TASK DIRECTIONS: Restate all of the following data exactly, keeping any images out of the copy.

DATA LISTING:

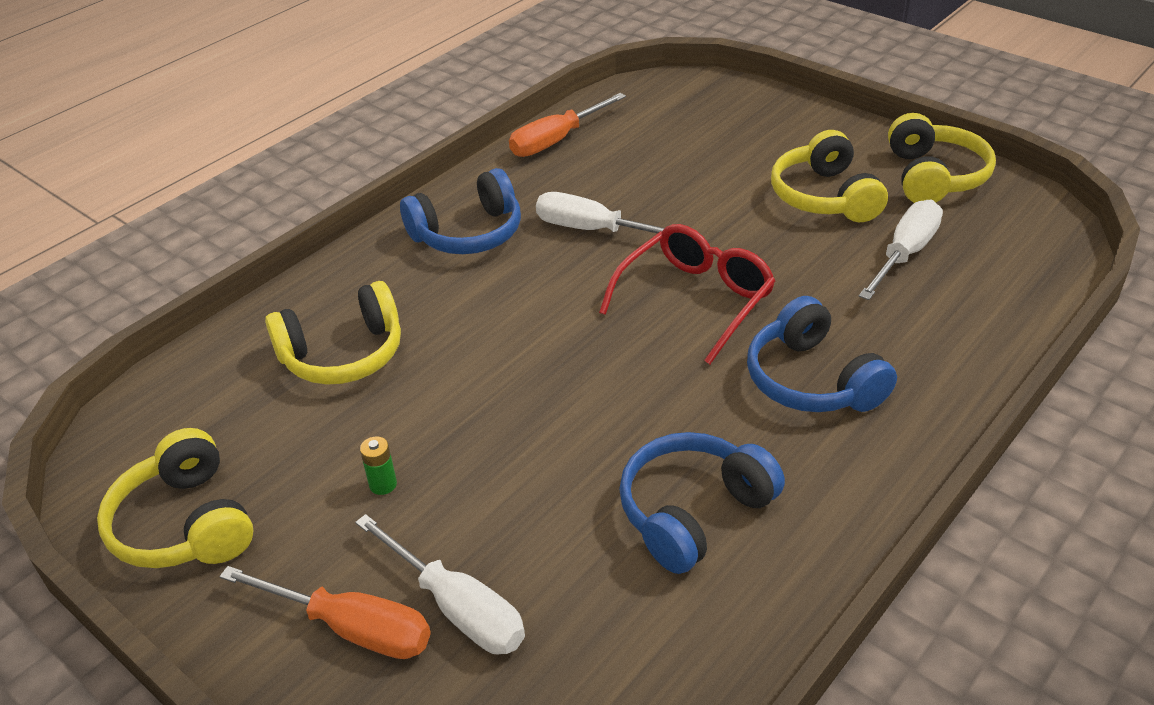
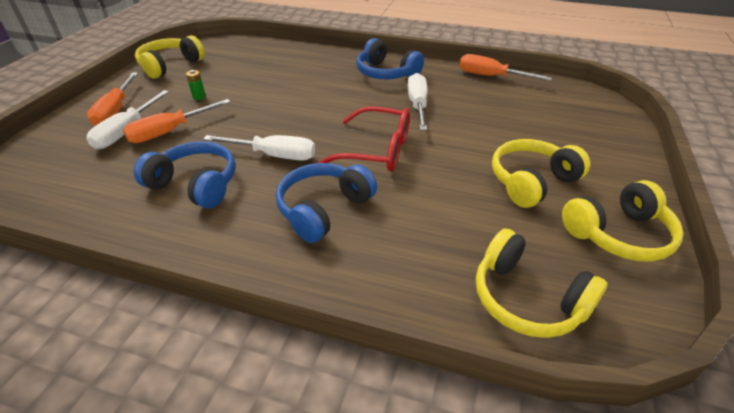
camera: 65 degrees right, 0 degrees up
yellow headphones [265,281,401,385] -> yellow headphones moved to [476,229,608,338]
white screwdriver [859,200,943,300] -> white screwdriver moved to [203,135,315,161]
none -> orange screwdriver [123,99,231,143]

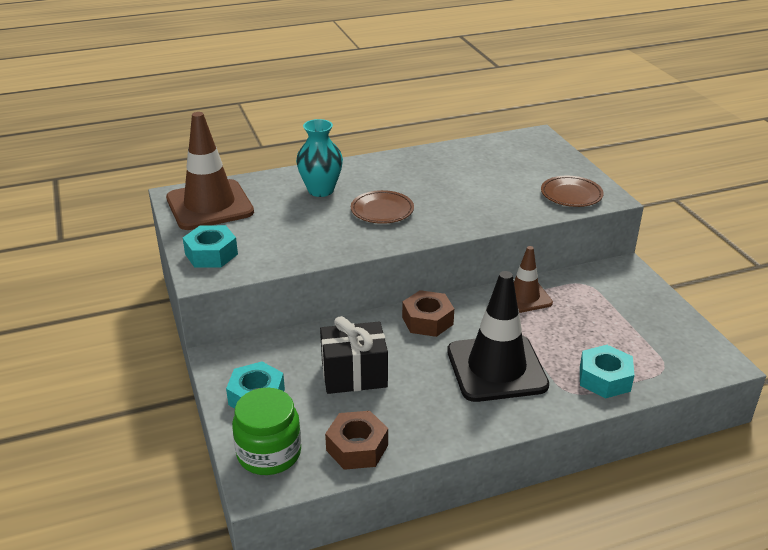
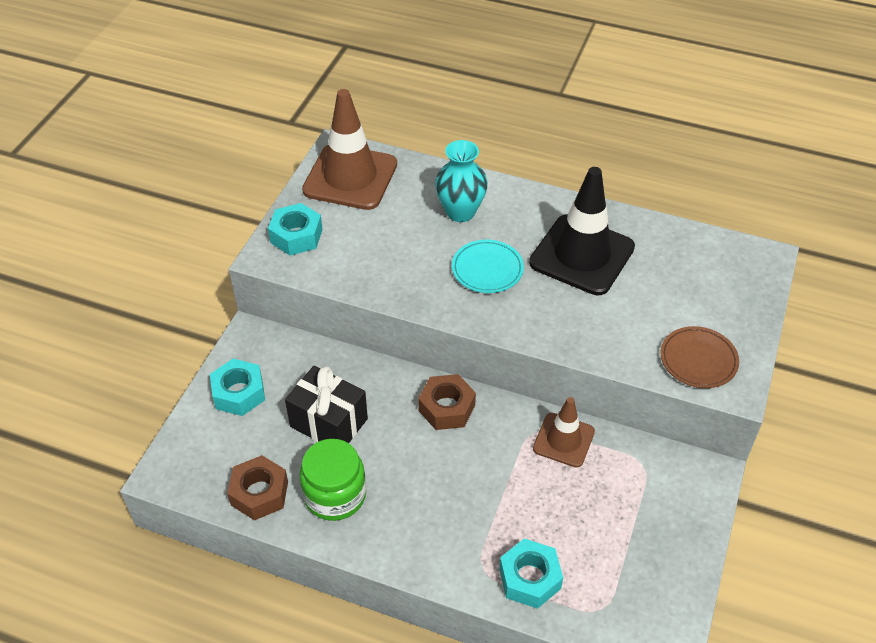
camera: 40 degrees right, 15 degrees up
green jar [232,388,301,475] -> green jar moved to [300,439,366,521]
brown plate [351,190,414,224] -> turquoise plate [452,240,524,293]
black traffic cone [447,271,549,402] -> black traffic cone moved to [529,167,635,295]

EXPECTED ANSWER:
camera: 65 degrees right, 0 degrees up
yellow headphones [265,281,401,385] -> yellow headphones moved to [476,229,608,338]
white screwdriver [859,200,943,300] -> white screwdriver moved to [203,135,315,161]
none -> orange screwdriver [123,99,231,143]

camera: 40 degrees right, 15 degrees up
green jar [232,388,301,475] -> green jar moved to [300,439,366,521]
brown plate [351,190,414,224] -> turquoise plate [452,240,524,293]
black traffic cone [447,271,549,402] -> black traffic cone moved to [529,167,635,295]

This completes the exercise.